▶ [Recorded data]:
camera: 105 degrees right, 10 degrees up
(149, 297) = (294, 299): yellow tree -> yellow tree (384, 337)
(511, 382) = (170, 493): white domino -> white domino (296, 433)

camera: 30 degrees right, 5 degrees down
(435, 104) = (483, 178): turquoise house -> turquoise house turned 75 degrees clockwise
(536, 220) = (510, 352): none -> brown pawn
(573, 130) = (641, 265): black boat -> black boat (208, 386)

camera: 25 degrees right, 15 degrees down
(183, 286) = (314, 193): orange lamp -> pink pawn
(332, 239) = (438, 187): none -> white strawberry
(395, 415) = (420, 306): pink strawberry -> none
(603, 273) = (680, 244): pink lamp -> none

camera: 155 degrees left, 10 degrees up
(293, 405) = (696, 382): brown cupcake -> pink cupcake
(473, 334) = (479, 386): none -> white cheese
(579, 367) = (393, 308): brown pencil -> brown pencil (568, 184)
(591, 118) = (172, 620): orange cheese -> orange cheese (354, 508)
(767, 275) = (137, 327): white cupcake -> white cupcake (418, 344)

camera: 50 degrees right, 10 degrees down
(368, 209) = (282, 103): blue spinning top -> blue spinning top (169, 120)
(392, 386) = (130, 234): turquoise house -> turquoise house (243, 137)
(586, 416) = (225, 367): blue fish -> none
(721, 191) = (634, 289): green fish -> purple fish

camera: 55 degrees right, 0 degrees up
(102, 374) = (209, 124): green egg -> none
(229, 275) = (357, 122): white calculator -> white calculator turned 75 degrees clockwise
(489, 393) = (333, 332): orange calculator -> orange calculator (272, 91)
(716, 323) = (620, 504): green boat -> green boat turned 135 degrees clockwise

▶ [What you need to do]:
Your reply should contain each entry, copied without alteration.

▶ [Exercise output]:
camera: 105 degrees right, 10 degrees up
(149, 297) = (294, 299): yellow tree -> yellow tree (384, 337)
(511, 382) = (170, 493): white domino -> white domino (296, 433)

camera: 30 degrees right, 5 degrees down
(435, 104) = (483, 178): turquoise house -> turquoise house turned 75 degrees clockwise
(536, 220) = (510, 352): none -> brown pawn
(573, 130) = (641, 265): black boat -> black boat (208, 386)

camera: 25 degrees right, 15 degrees down
(183, 286) = (314, 193): orange lamp -> pink pawn
(332, 239) = (438, 187): none -> white strawberry
(395, 415) = (420, 306): pink strawberry -> none
(603, 273) = (680, 244): pink lamp -> none

camera: 155 degrees left, 10 degrees up
(293, 405) = (696, 382): brown cupcake -> pink cupcake
(473, 334) = (479, 386): none -> white cheese
(579, 367) = (393, 308): brown pencil -> brown pencil (568, 184)
(591, 118) = (172, 620): orange cheese -> orange cheese (354, 508)
(767, 275) = (137, 327): white cupcake -> white cupcake (418, 344)

camera: 50 degrees right, 10 degrees down
(368, 209) = (282, 103): blue spinning top -> blue spinning top (169, 120)
(392, 386) = (130, 234): turquoise house -> turquoise house (243, 137)
(586, 416) = (225, 367): blue fish -> none
(721, 191) = (634, 289): green fish -> purple fish

camera: 55 degrees right, 0 degrees up
(102, 374) = (209, 124): green egg -> none
(229, 275) = (357, 122): white calculator -> white calculator turned 75 degrees clockwise
(489, 393) = (333, 332): orange calculator -> orange calculator (272, 91)
(716, 323) = (620, 504): green boat -> green boat turned 135 degrees clockwise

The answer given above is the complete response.